> **YOUR TASK**
Copy out every line of the records where the string "none" occurs.

> **DATA SUPPLIED**
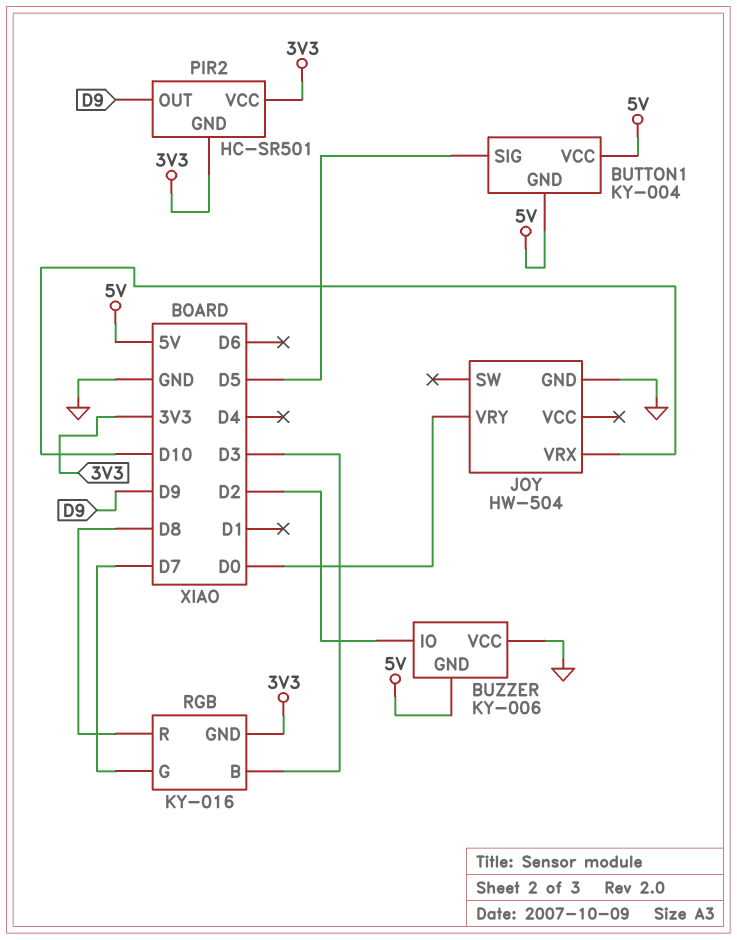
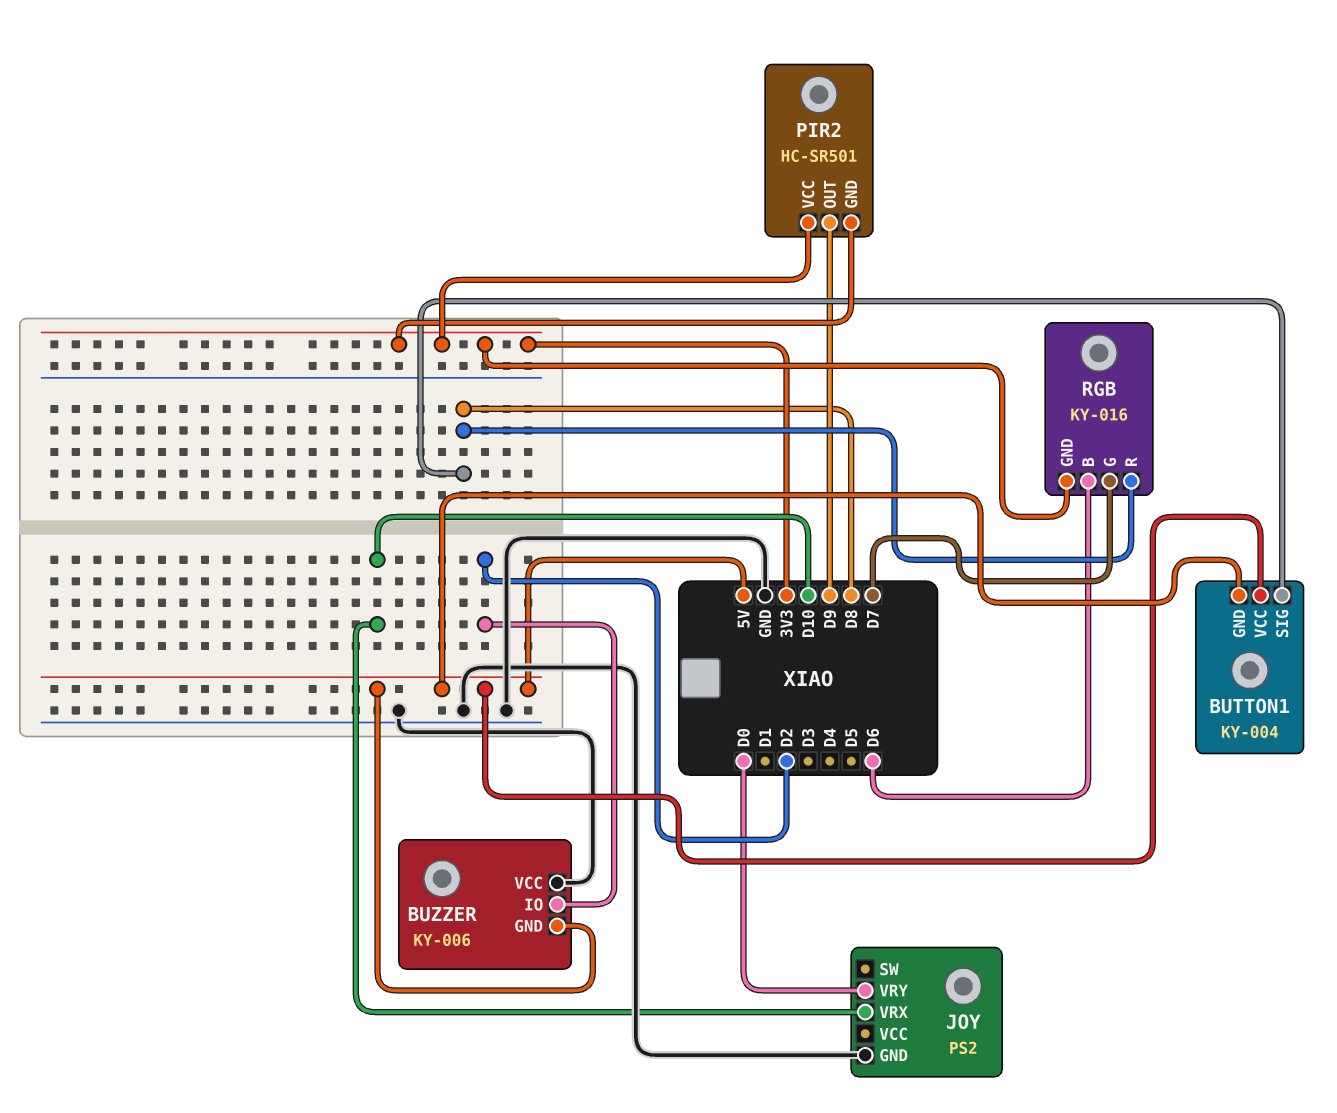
BUTTON1 pin SIG: D5 -> D8
JOY: HW-504 -> PS2
RGB pin B: D3 -> D6

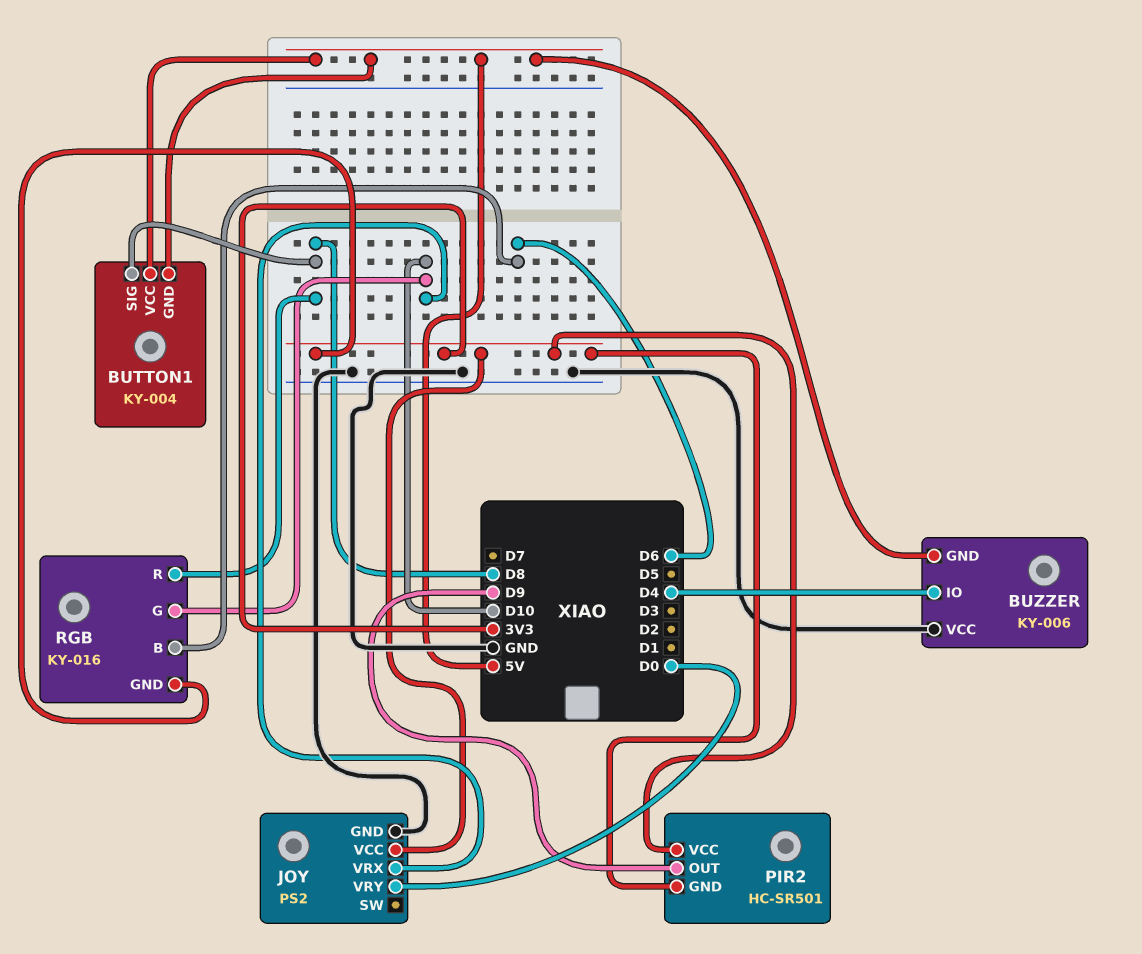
BUZZER pin IO: D2 -> D4
JOY pin VCC: none -> 3V3
RGB pin G: D7 -> D10

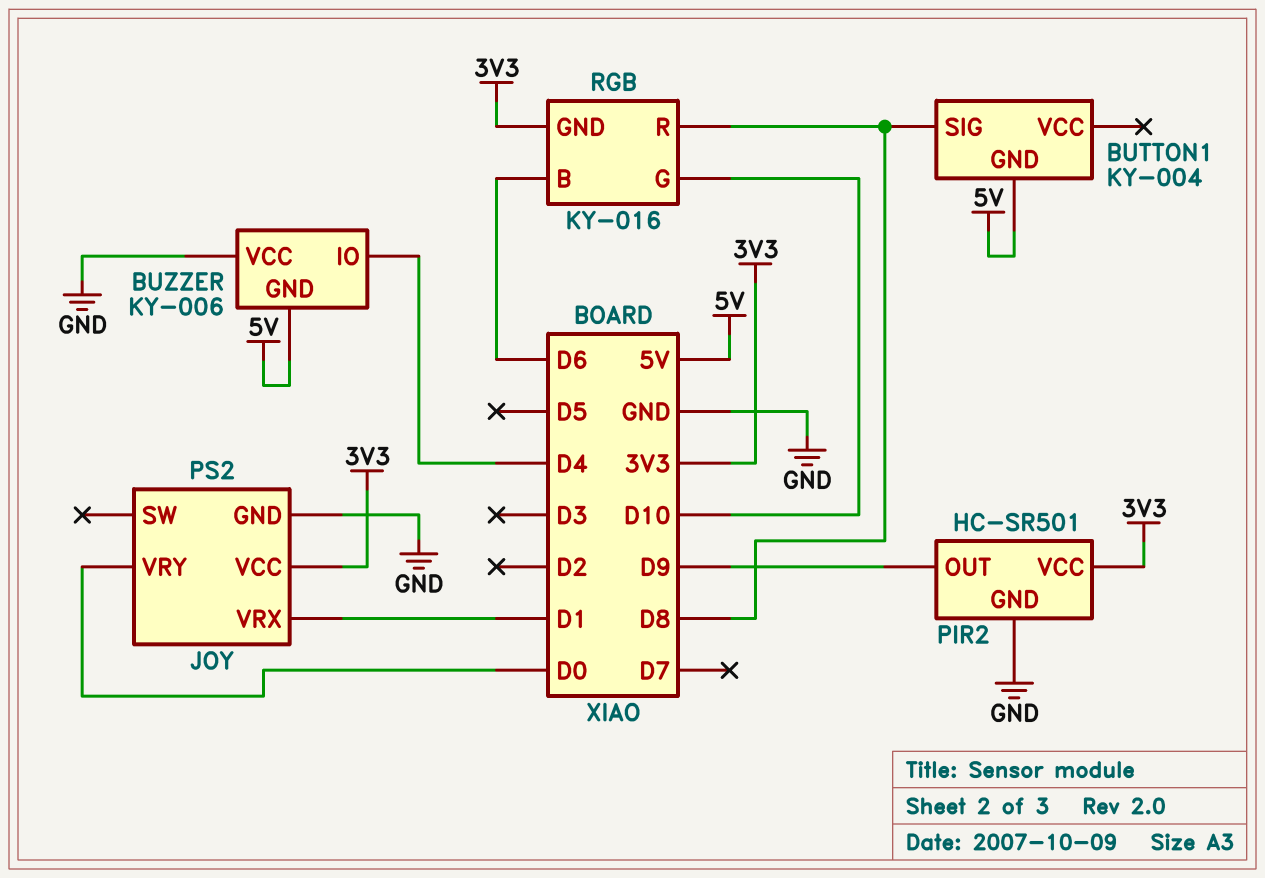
BUTTON1 pin VCC: 5V -> none
JOY pin VRX: D10 -> D1
PIR2 pin GND: 3V3 -> GND

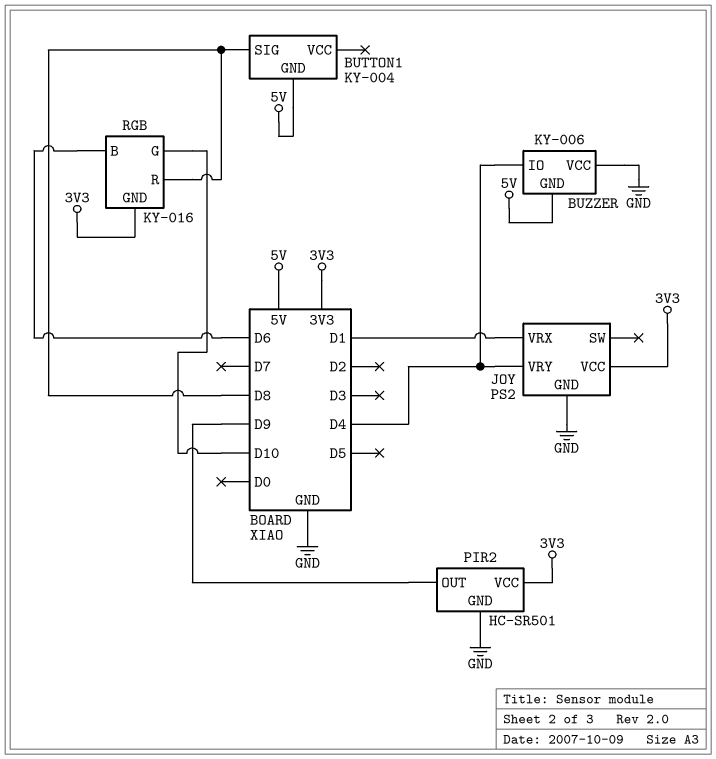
JOY pin VRY: D0 -> D4

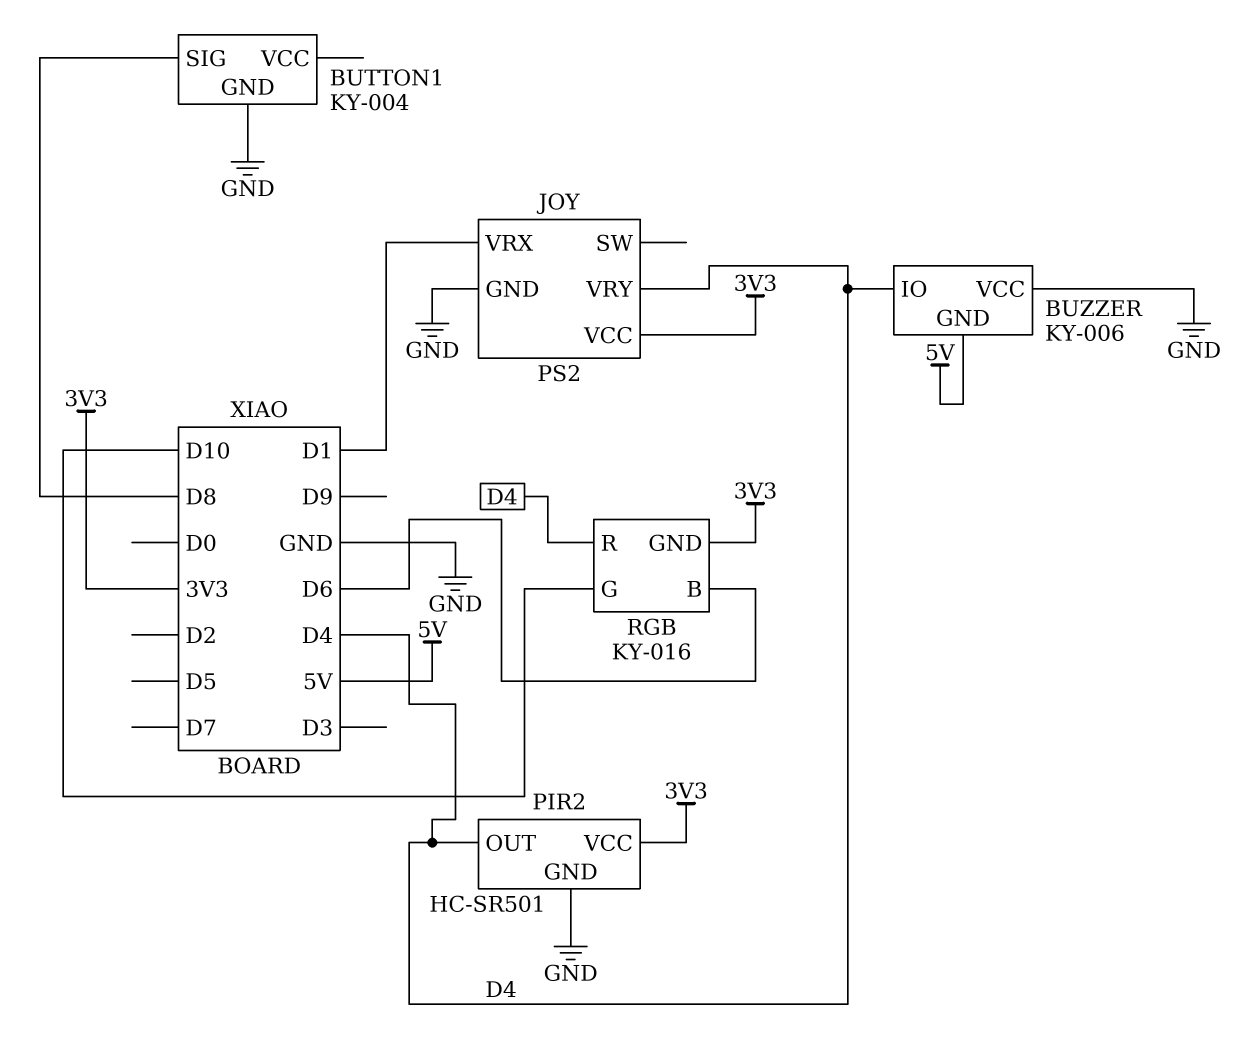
BUTTON1 pin GND: 5V -> GND
PIR2 pin OUT: D9 -> D4
RGB pin R: D8 -> D4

> **SOLUTION**
JOY pin VCC: none -> 3V3
BUTTON1 pin VCC: 5V -> none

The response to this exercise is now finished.